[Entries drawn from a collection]
-----

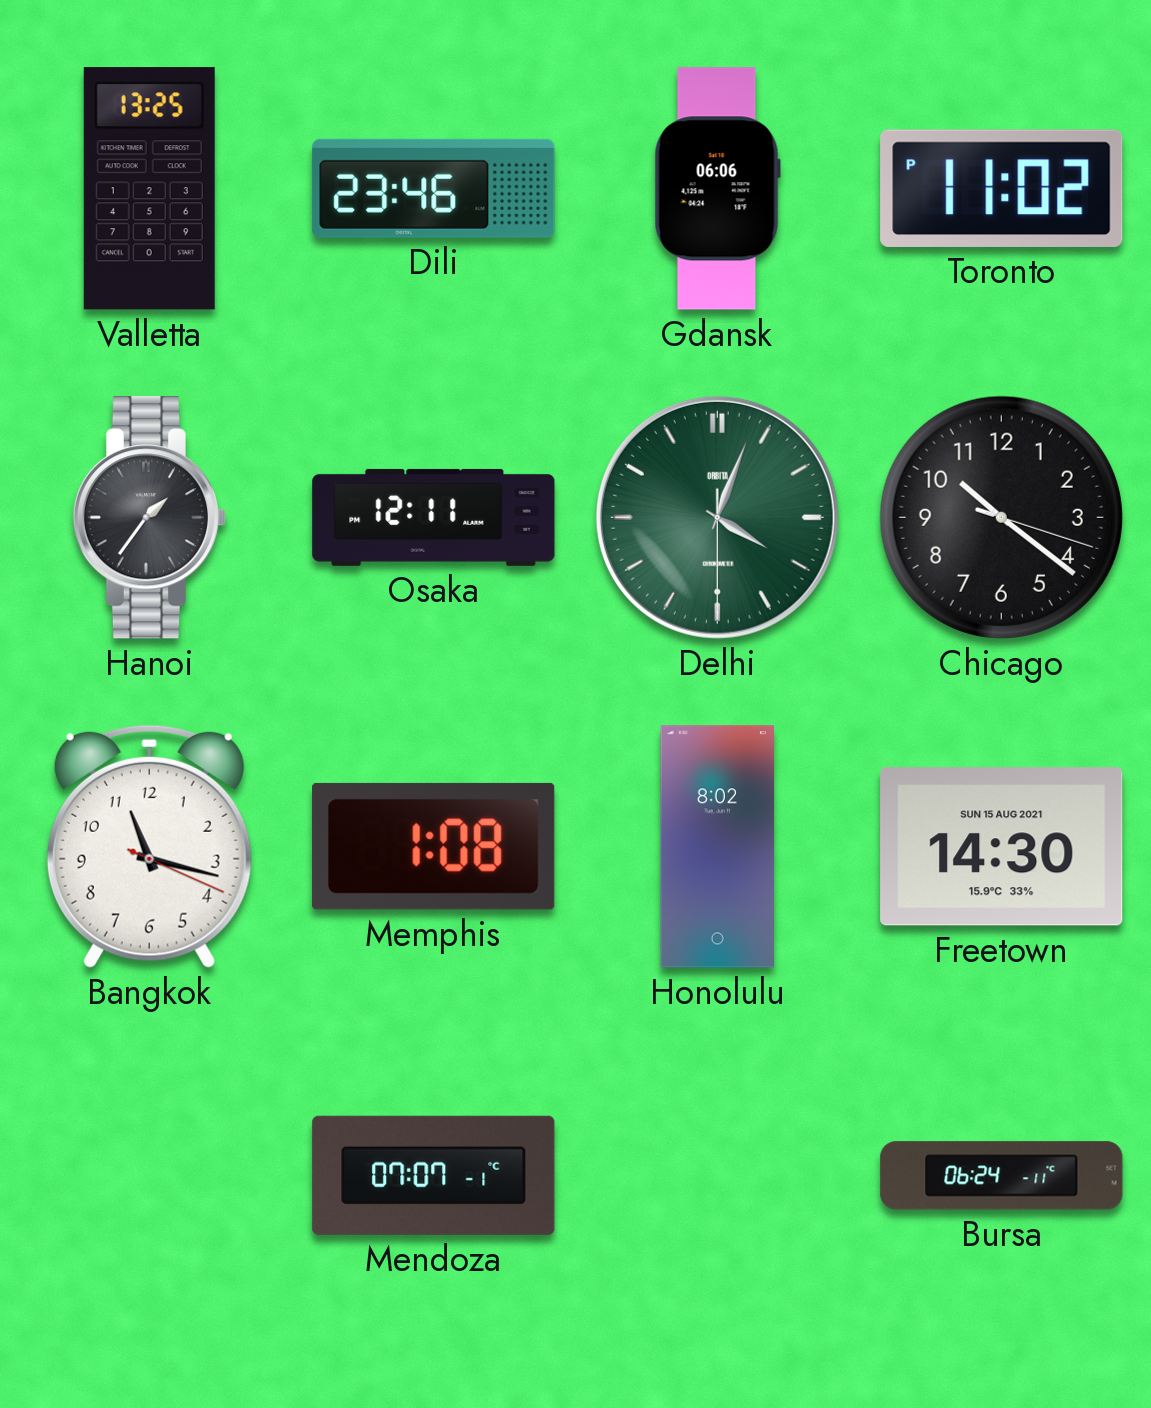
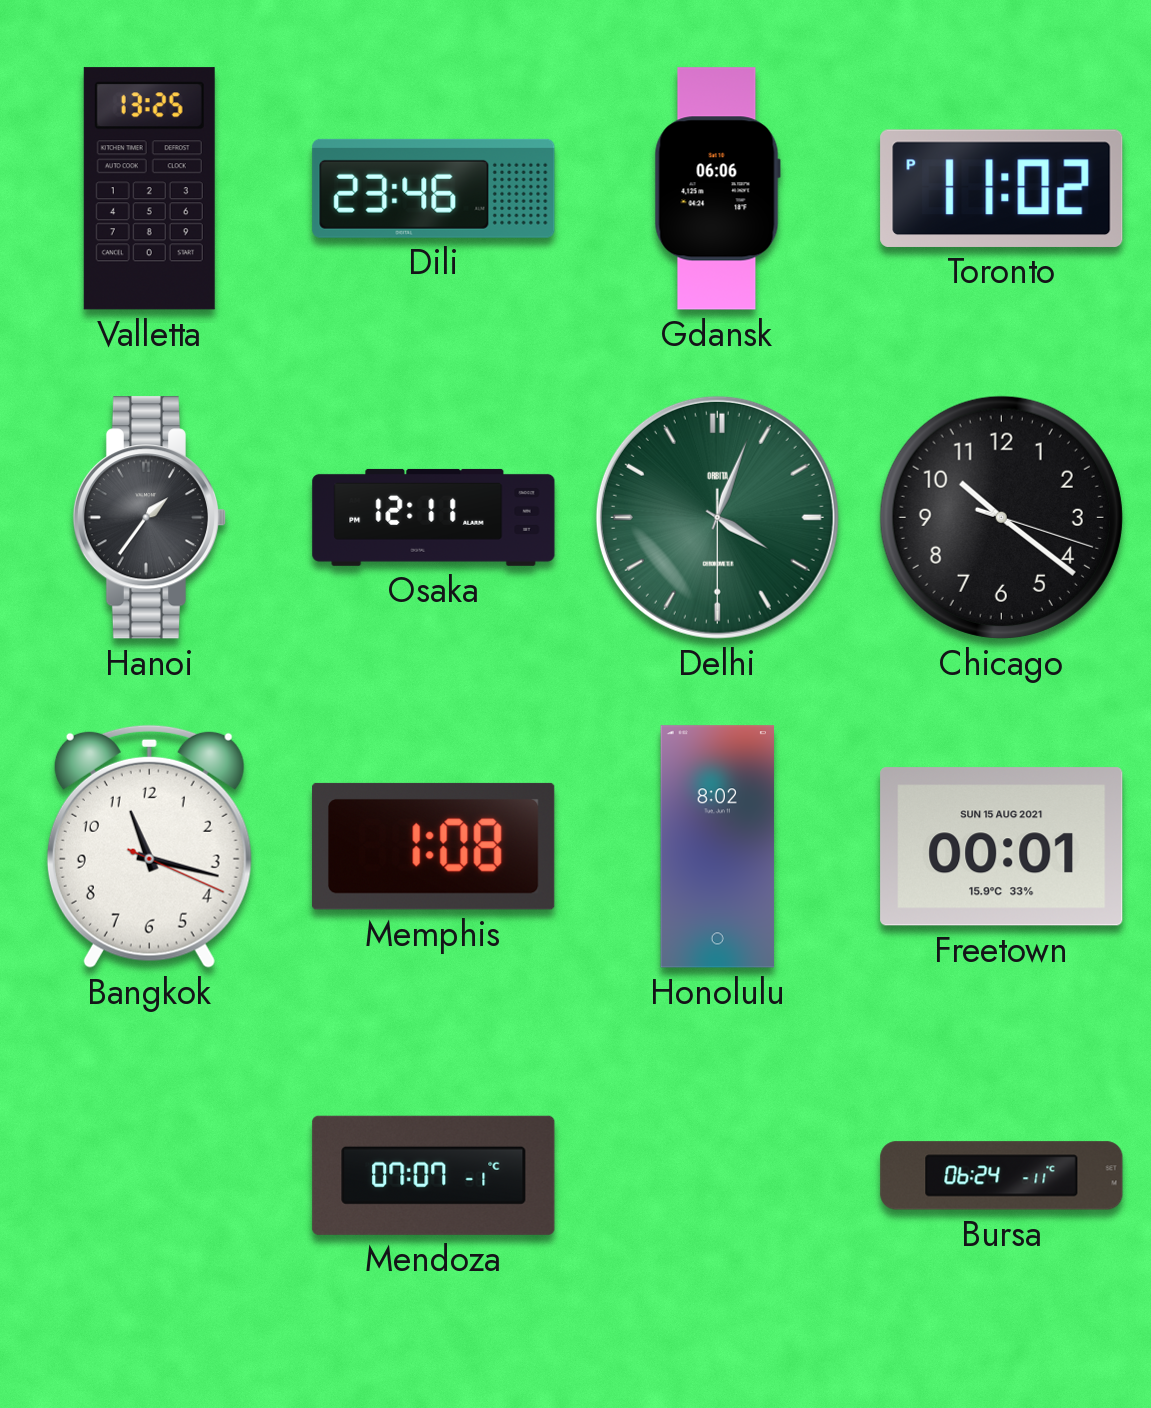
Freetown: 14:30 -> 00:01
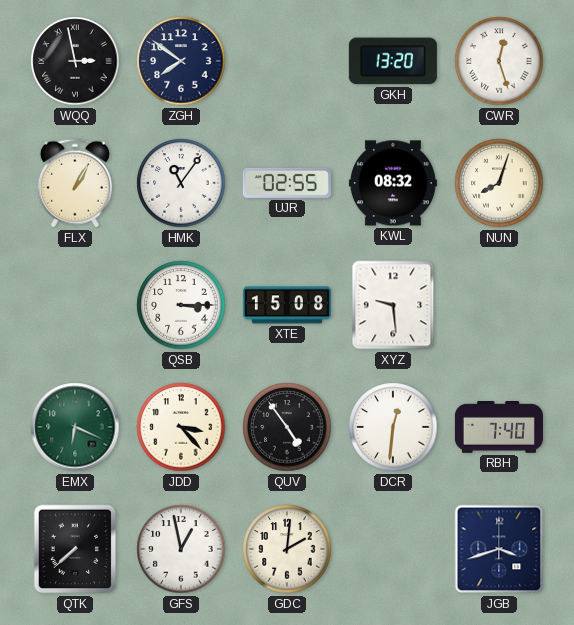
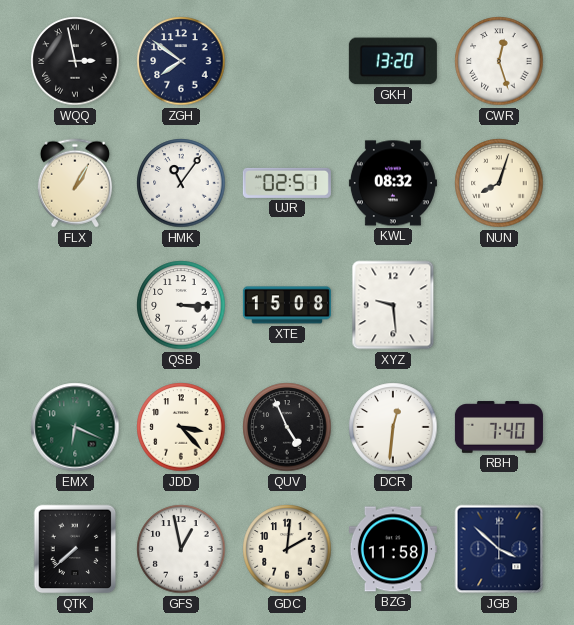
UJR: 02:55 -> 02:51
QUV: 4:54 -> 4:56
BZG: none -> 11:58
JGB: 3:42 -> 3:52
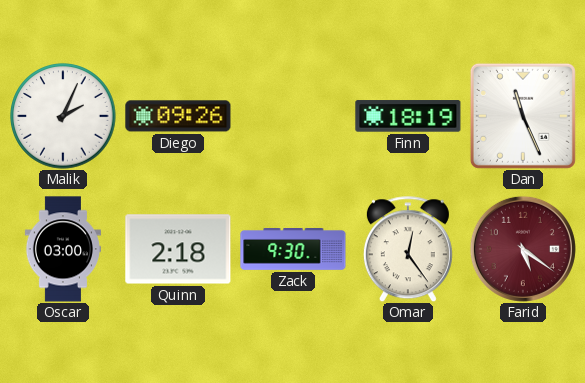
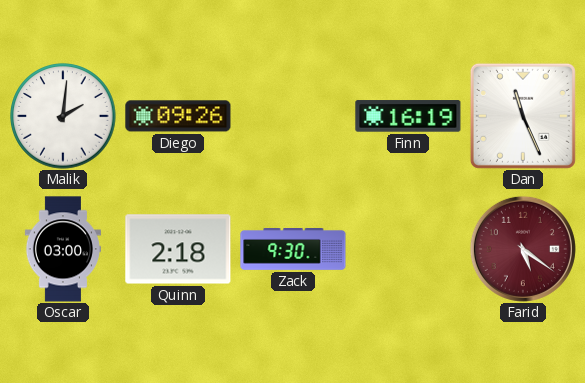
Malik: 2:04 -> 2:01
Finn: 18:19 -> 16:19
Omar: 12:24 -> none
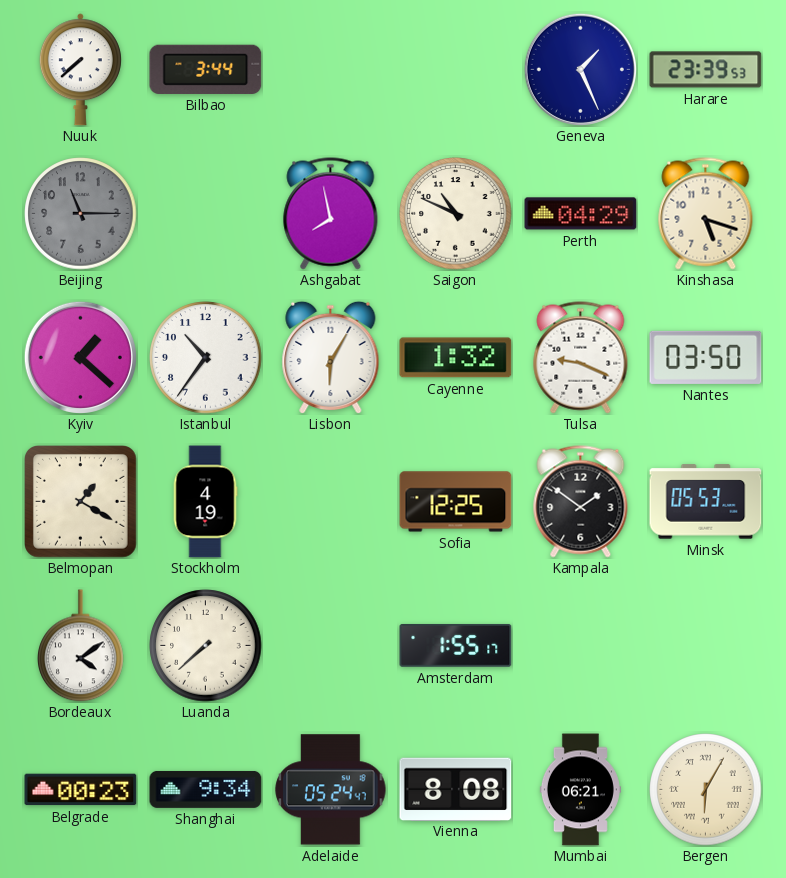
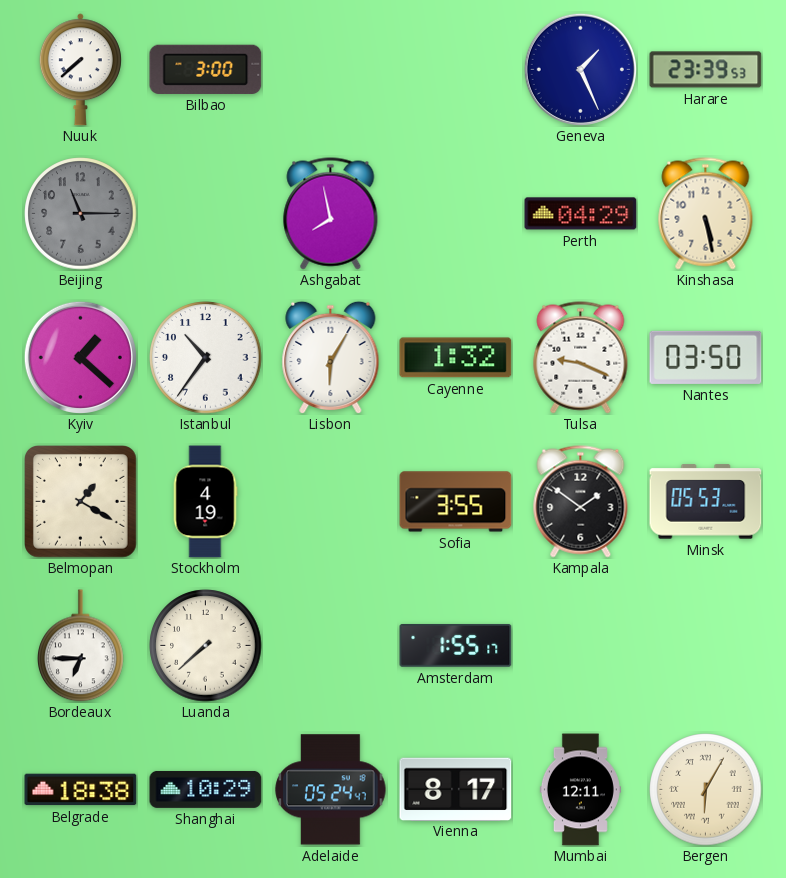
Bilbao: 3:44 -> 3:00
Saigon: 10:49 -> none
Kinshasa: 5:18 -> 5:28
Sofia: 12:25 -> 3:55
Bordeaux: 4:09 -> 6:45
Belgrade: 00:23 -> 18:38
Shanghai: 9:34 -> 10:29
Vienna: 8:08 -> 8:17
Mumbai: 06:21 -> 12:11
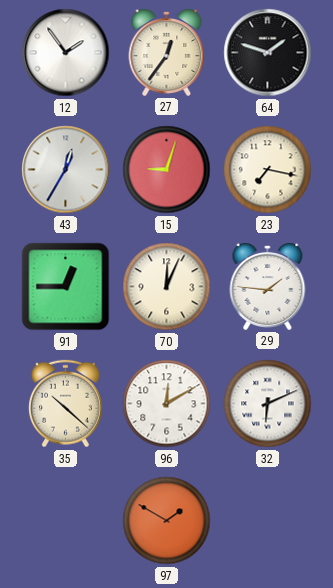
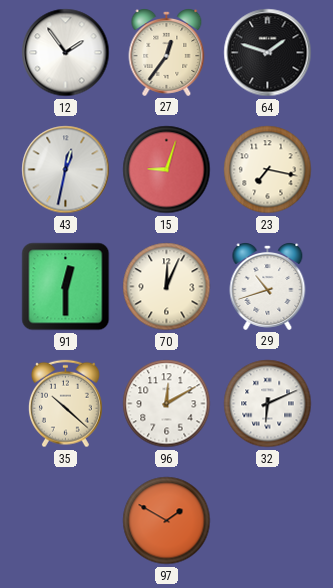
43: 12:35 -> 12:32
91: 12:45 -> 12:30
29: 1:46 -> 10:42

-----

◆ Given problem:
Can you write out every line of the entries above word for word, leaving out the pictures?

◆ Task answer:
Freetown: 14:30 -> 00:01
UJR: 02:55 -> 02:51
QUV: 4:54 -> 4:56
BZG: none -> 11:58
JGB: 3:42 -> 3:52
Malik: 2:04 -> 2:01
Finn: 18:19 -> 16:19
Omar: 12:24 -> none
Bilbao: 3:44 -> 3:00
Saigon: 10:49 -> none
Kinshasa: 5:18 -> 5:28
Sofia: 12:25 -> 3:55
Bordeaux: 4:09 -> 6:45
Belgrade: 00:23 -> 18:38
Shanghai: 9:34 -> 10:29
Vienna: 8:08 -> 8:17
Mumbai: 06:21 -> 12:11
43: 12:35 -> 12:32
91: 12:45 -> 12:30
29: 1:46 -> 10:42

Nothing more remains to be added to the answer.